WHAT TO DO:
Every line of the data below is to be duplicated exactly, pictures excepted.
== SOURCE INFORMATION
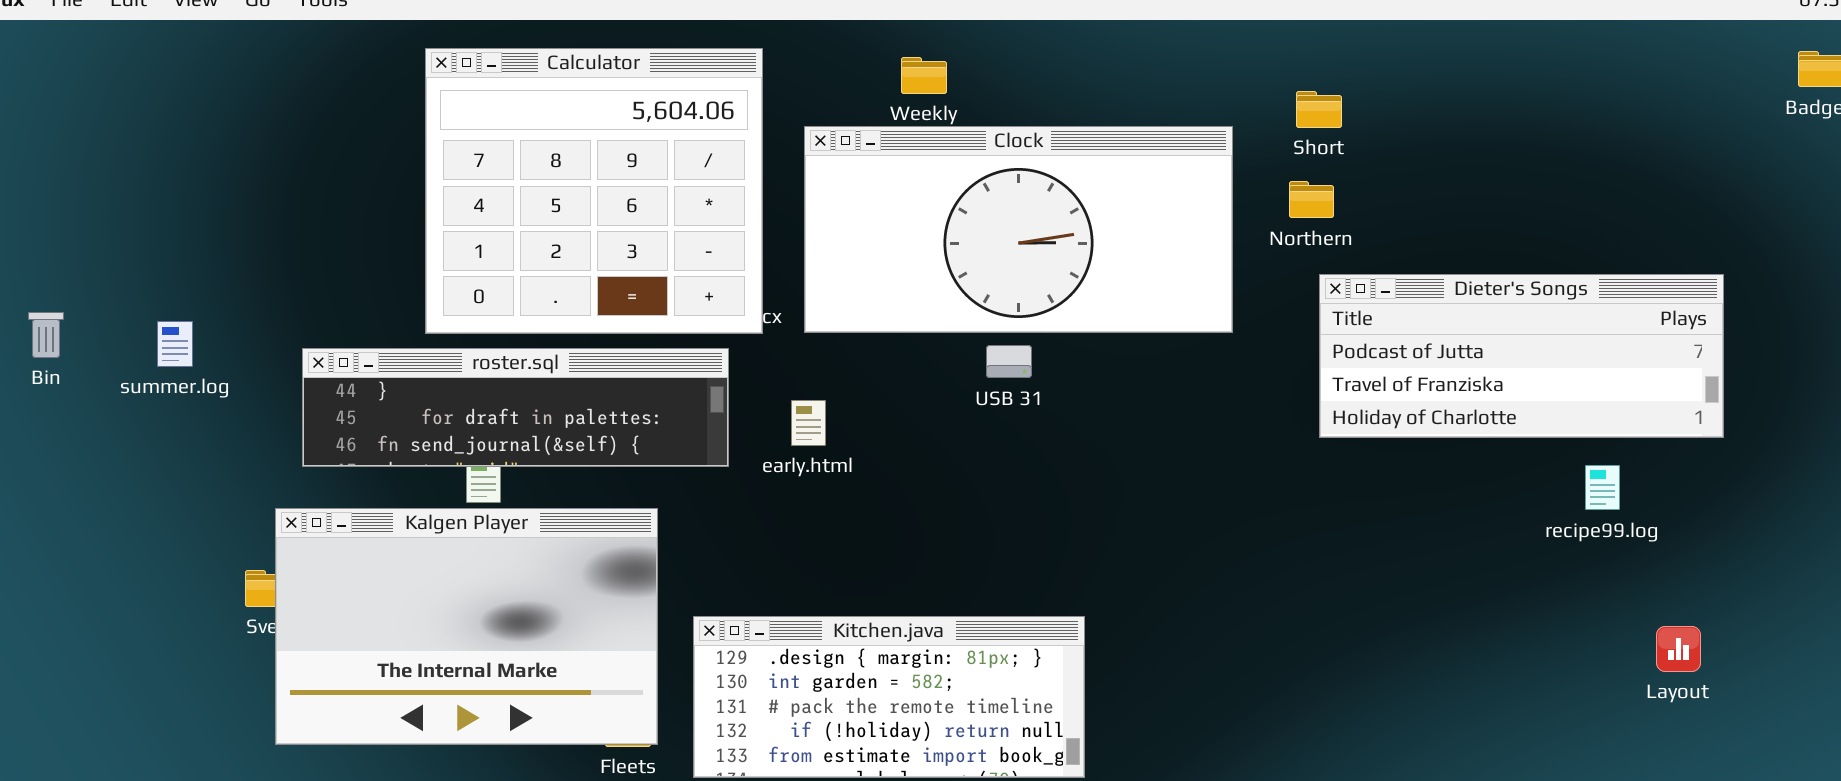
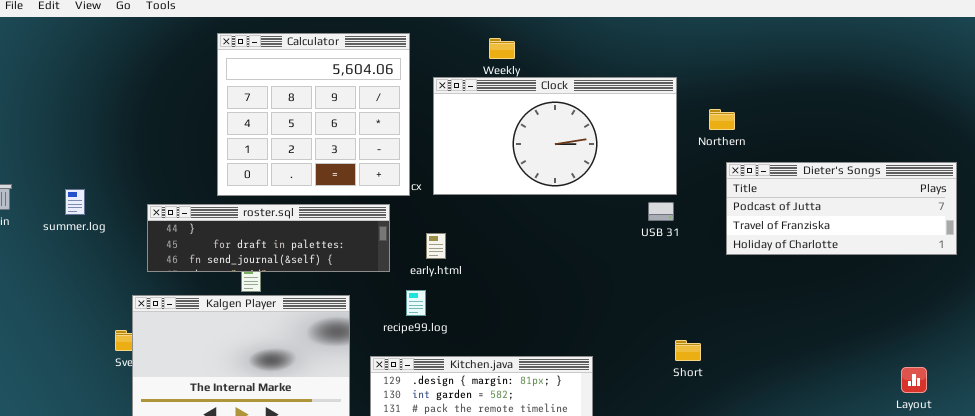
Short: [1296,91,1342,128] -> [675,340,701,361], moved
USB 31: [986,345,1032,378] -> [648,202,674,221], moved
recipe99.log: [1585,465,1620,510] -> [406,290,426,316], moved
Layout: [1656,626,1701,672] -> [901,367,927,393], moved

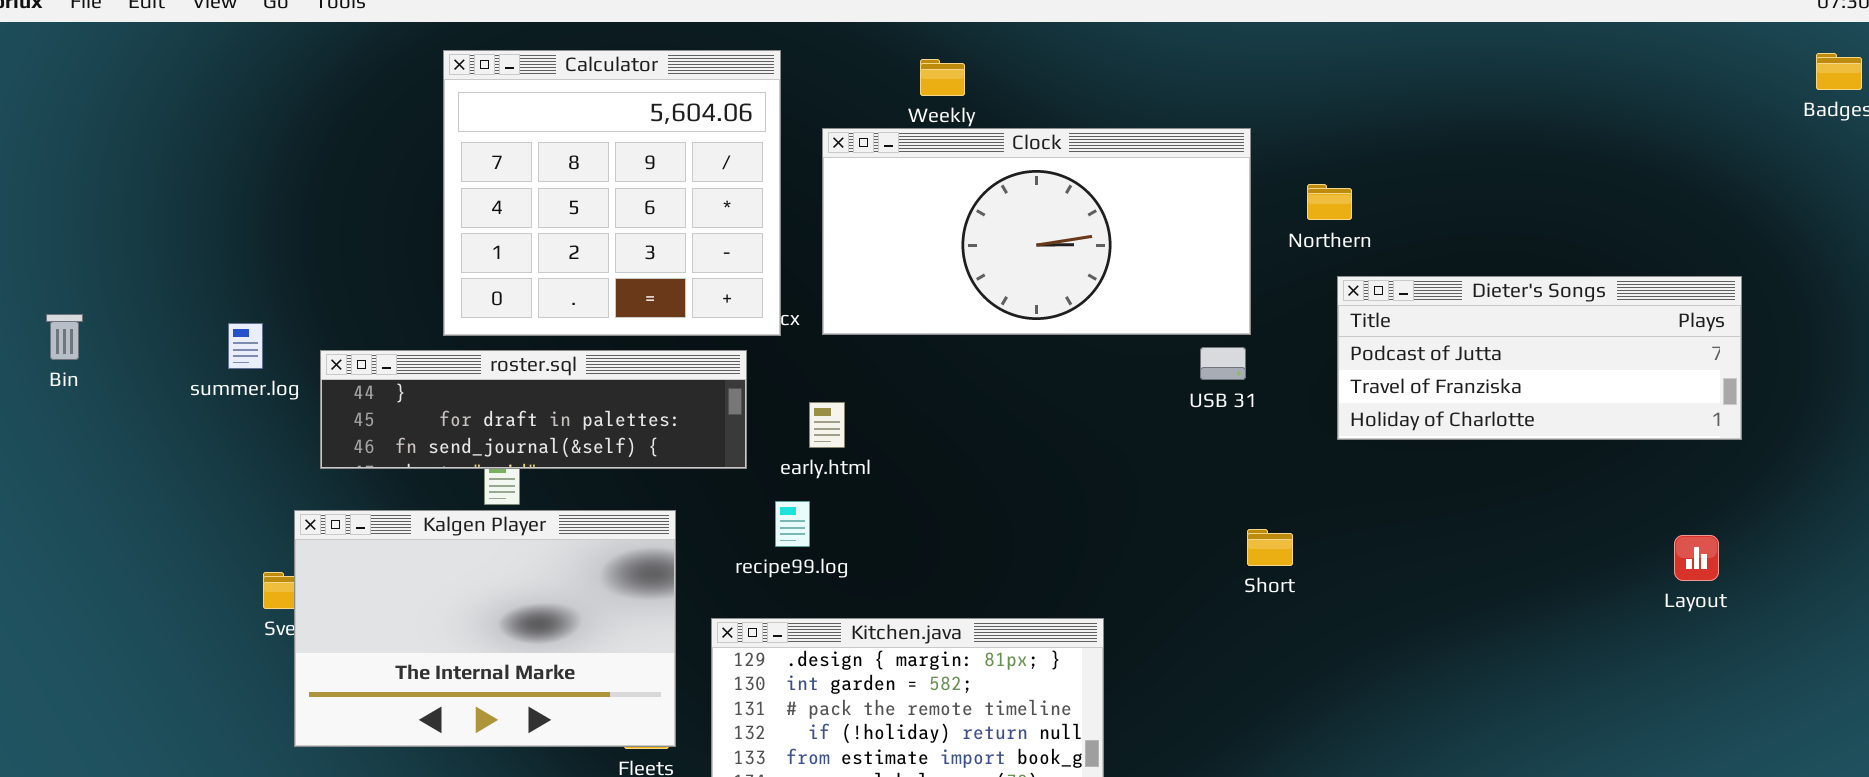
summer.log: [65,189,85,215] -> [228,323,263,369], moved
Short: [675,340,701,361] -> [1247,529,1293,566], moved
Layout: [901,367,927,393] -> [1674,535,1719,581], moved

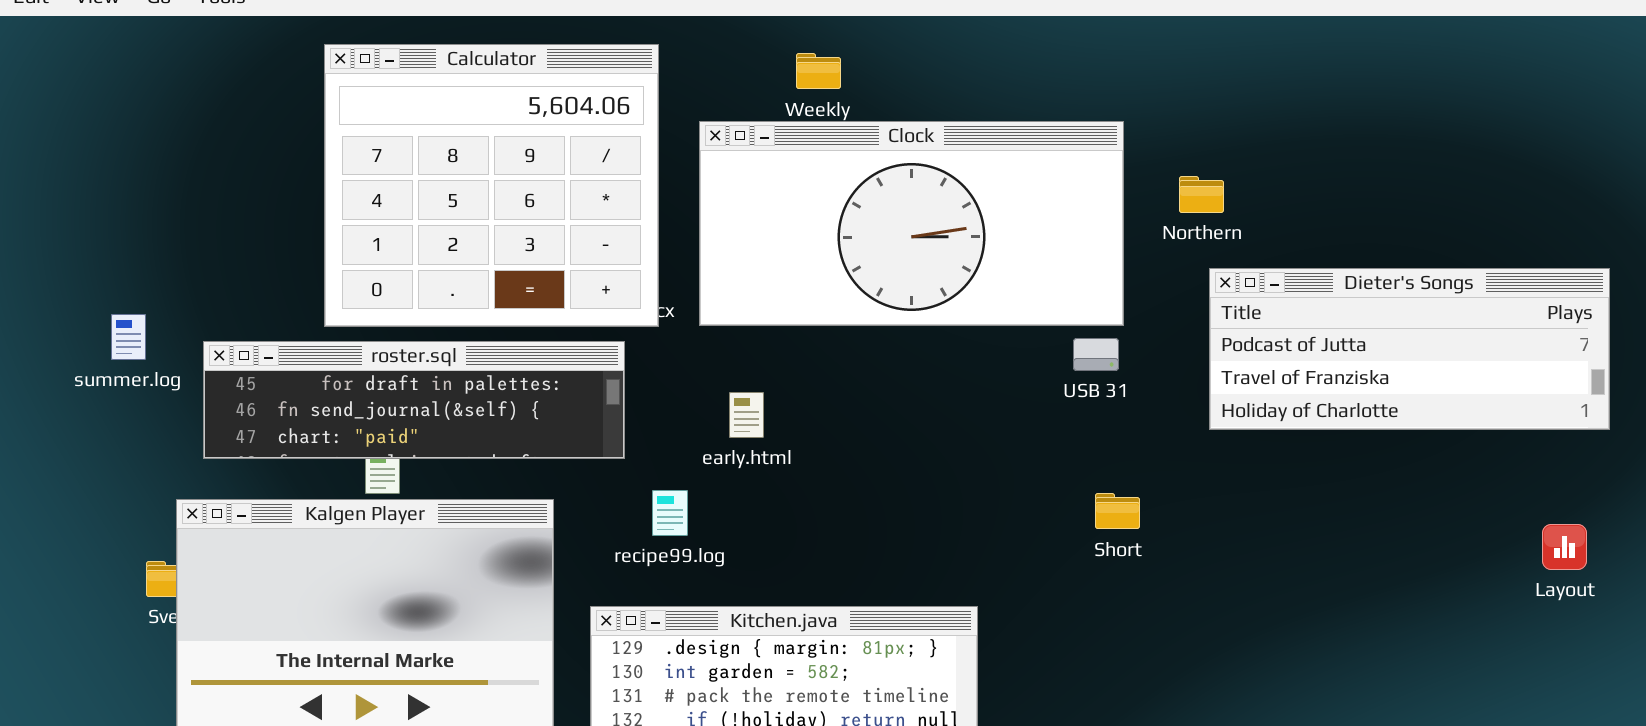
roster.sql: [320,350,747,469] -> [203,341,625,459], scrolled down 1 row
early.html: [809,402,845,448] -> [729,392,764,438], moved
Short: [1247,529,1293,566] -> [1095,493,1140,529], moved

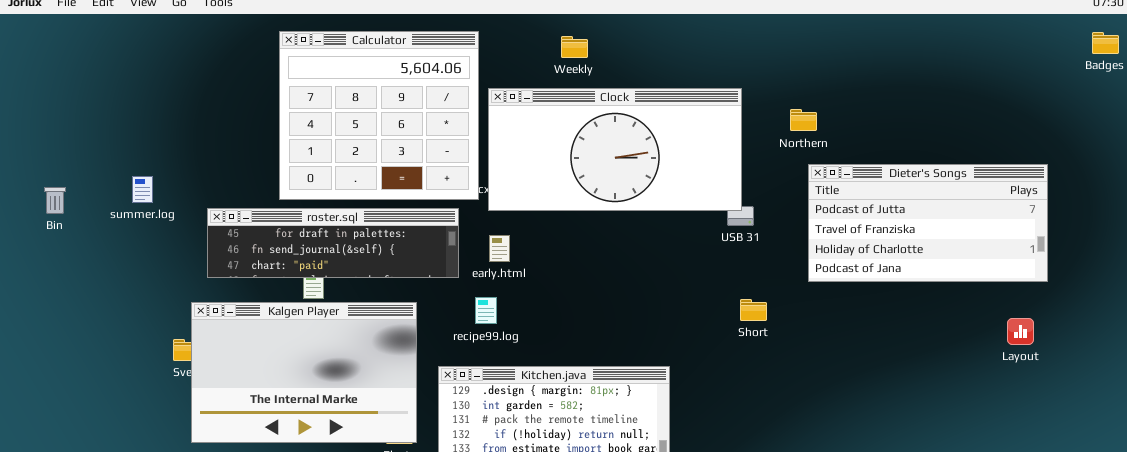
Clock: [699,121,1124,326] -> [488,88,742,211], moved
Dieter's Songs: [1209,268,1610,430] -> [808,164,1048,282], resized
summer.log: [111,314,146,360] -> [132,176,153,203], moved
early.html: [729,392,764,438] -> [489,235,510,262], moved

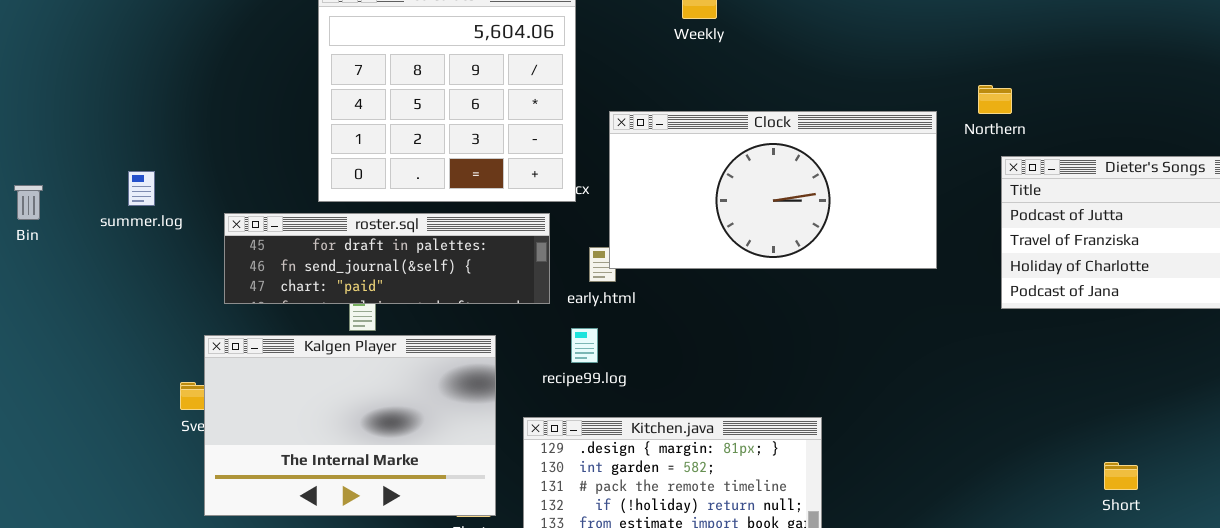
Clock: [488,88,742,211] -> [609,111,937,269], moved
Short: [740,299,767,321] -> [1104,462,1138,490], moved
====
WRITTEN SOLUTION:
Short: [1296,91,1342,128] -> [675,340,701,361], moved
USB 31: [986,345,1032,378] -> [648,202,674,221], moved
recipe99.log: [1585,465,1620,510] -> [406,290,426,316], moved
Layout: [1656,626,1701,672] -> [901,367,927,393], moved

summer.log: [65,189,85,215] -> [228,323,263,369], moved
Short: [675,340,701,361] -> [1247,529,1293,566], moved
Layout: [901,367,927,393] -> [1674,535,1719,581], moved

roster.sql: [320,350,747,469] -> [203,341,625,459], scrolled down 1 row
early.html: [809,402,845,448] -> [729,392,764,438], moved
Short: [1247,529,1293,566] -> [1095,493,1140,529], moved

Clock: [699,121,1124,326] -> [488,88,742,211], moved
Dieter's Songs: [1209,268,1610,430] -> [808,164,1048,282], resized
summer.log: [111,314,146,360] -> [132,176,153,203], moved
early.html: [729,392,764,438] -> [489,235,510,262], moved

Clock: [488,88,742,211] -> [609,111,937,269], moved
Short: [740,299,767,321] -> [1104,462,1138,490], moved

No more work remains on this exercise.